[A block of data]
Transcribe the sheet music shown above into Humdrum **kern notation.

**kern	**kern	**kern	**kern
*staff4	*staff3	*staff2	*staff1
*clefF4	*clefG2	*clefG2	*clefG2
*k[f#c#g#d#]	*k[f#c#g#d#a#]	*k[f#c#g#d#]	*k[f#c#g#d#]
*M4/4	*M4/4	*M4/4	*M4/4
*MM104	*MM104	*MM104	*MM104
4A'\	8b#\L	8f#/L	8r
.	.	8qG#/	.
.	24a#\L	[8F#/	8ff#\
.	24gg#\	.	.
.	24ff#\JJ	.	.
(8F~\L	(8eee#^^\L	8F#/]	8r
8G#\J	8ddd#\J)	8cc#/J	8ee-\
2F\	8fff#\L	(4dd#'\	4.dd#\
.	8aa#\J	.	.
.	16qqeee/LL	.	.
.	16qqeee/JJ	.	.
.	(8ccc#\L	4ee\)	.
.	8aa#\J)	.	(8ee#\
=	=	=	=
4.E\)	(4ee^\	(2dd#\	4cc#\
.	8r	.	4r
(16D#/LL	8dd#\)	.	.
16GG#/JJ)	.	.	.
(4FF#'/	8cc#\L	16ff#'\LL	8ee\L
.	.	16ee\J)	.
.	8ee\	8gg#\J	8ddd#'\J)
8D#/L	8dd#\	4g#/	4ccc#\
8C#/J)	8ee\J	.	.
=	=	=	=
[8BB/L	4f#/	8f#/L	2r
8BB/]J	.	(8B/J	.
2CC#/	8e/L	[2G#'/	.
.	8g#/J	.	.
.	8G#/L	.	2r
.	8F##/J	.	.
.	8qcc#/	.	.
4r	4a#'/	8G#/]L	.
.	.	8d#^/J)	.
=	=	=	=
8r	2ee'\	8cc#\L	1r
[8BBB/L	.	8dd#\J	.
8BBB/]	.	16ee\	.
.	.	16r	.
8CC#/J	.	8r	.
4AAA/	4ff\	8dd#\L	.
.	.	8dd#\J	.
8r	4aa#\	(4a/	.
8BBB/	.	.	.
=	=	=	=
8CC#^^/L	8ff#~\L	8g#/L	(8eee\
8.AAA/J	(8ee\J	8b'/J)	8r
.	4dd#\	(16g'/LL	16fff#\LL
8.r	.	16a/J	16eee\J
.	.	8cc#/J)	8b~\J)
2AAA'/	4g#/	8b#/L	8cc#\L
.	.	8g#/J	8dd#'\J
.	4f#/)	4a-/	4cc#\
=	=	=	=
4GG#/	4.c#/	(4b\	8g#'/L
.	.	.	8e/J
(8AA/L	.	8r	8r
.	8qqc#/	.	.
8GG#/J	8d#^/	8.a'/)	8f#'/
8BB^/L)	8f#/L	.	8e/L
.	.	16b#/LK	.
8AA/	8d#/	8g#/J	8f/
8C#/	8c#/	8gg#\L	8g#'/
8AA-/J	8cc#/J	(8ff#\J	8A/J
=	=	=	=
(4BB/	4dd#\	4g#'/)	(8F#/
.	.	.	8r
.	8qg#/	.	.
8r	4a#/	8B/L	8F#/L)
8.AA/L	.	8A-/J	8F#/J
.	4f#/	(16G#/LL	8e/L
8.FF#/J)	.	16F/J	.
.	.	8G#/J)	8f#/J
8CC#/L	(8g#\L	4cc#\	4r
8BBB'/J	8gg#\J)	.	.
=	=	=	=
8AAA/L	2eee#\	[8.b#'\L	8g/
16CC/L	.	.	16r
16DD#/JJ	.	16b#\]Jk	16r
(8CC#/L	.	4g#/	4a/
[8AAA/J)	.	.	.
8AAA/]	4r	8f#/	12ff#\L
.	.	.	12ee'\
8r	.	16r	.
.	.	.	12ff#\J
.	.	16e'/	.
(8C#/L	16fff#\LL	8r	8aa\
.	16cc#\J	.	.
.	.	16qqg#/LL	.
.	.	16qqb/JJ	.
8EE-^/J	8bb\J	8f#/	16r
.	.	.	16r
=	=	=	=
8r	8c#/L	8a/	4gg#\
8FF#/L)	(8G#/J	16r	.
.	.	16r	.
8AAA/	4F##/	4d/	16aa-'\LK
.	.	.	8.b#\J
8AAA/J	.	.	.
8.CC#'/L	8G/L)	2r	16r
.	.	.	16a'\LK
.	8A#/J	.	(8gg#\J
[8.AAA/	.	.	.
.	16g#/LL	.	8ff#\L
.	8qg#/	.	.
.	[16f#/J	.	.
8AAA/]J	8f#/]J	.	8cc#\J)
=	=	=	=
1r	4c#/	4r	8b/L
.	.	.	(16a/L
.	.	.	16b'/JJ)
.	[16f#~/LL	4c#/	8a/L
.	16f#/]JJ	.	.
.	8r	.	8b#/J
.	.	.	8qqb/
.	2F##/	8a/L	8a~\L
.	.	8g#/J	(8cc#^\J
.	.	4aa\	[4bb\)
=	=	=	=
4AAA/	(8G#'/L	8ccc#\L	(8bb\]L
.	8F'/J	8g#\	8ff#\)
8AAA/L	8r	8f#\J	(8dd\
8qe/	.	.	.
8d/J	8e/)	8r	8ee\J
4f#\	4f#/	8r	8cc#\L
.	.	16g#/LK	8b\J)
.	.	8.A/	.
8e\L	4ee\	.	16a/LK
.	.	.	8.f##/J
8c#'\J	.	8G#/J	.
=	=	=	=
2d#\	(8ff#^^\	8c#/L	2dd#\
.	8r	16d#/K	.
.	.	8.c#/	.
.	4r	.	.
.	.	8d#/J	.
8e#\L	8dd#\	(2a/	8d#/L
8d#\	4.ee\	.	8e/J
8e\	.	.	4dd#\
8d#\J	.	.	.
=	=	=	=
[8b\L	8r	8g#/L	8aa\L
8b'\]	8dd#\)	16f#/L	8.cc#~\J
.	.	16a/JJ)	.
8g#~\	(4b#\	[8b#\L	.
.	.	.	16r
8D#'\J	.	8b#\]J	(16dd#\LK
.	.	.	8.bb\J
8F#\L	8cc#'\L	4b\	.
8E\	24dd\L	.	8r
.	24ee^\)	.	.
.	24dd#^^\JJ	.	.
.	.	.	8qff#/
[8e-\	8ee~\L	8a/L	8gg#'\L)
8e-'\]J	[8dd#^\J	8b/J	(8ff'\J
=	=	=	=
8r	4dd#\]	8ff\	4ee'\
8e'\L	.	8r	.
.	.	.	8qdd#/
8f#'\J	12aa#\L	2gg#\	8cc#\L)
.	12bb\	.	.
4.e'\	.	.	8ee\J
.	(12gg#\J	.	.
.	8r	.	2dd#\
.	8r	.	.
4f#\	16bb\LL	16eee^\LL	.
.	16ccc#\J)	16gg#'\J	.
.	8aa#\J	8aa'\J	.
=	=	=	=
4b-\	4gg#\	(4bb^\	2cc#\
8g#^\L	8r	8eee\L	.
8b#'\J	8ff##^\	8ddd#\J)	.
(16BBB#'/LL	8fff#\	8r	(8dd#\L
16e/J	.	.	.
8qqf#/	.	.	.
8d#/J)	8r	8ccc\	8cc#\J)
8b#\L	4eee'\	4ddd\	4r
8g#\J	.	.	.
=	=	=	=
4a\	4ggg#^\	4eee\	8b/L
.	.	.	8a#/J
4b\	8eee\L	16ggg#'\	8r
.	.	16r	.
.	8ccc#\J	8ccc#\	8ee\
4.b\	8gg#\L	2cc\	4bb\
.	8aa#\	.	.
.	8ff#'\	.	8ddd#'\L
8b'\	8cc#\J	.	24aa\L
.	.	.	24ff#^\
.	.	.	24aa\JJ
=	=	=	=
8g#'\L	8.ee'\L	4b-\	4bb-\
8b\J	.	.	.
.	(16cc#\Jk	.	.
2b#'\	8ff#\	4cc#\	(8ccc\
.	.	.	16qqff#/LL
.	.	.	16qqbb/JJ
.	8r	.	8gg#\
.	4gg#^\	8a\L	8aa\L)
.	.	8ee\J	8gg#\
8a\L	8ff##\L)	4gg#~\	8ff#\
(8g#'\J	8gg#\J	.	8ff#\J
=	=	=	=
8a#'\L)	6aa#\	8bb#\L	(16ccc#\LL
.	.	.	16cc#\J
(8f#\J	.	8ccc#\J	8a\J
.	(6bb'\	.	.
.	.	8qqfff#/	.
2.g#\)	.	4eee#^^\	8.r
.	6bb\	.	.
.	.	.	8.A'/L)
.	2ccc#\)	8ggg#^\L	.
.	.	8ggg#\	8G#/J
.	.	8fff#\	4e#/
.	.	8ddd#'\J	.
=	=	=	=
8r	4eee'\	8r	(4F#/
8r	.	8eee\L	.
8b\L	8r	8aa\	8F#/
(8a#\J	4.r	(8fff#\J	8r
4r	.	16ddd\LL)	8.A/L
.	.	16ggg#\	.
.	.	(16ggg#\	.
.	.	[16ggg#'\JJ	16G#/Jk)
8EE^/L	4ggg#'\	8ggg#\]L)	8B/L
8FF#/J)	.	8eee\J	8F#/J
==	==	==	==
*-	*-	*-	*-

→ JOB
Pull out every line of the entries that contains the string "kern", matching case exactly, and copy those lines.

→ EXERCISE OUTPUT
Transcribe the sheet music shown above into Humdrum **kern notation.
**kern	**kern	**kern	**kern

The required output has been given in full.